Work instructions -> Return the full set of entries below exactly, leaving every image out.

Source material ->
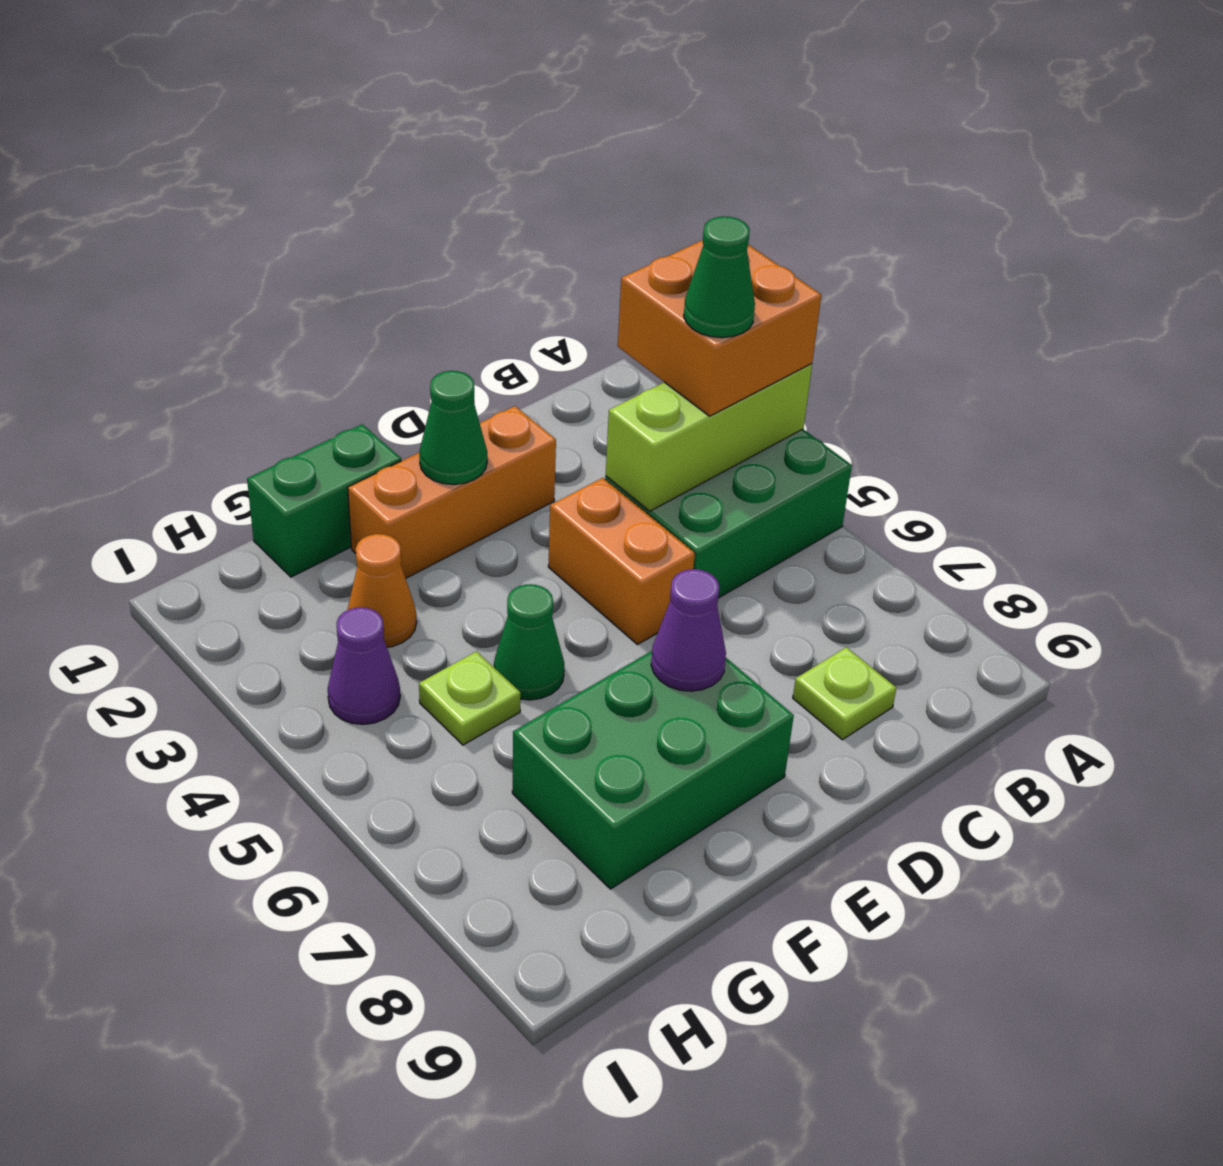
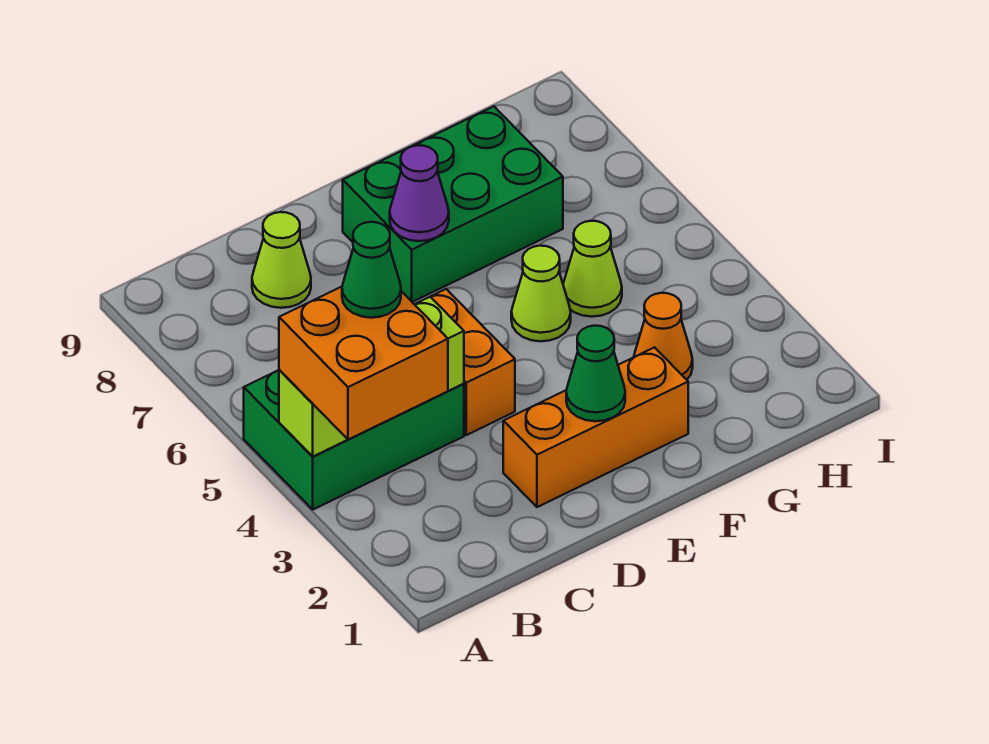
lime plate C8 level 1 -> lime cone C8 level 1
green brick F1:G1 level 1 -> none
green cone F5 level 1 -> lime cone F5 level 1
lime plate G5 level 1 -> lime cone G5 level 1
purple cone H4 level 1 -> none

Answer for the task ->
lime plate C8 level 1 -> lime cone C8 level 1
green brick F1:G1 level 1 -> none
green cone F5 level 1 -> lime cone F5 level 1
lime plate G5 level 1 -> lime cone G5 level 1
purple cone H4 level 1 -> none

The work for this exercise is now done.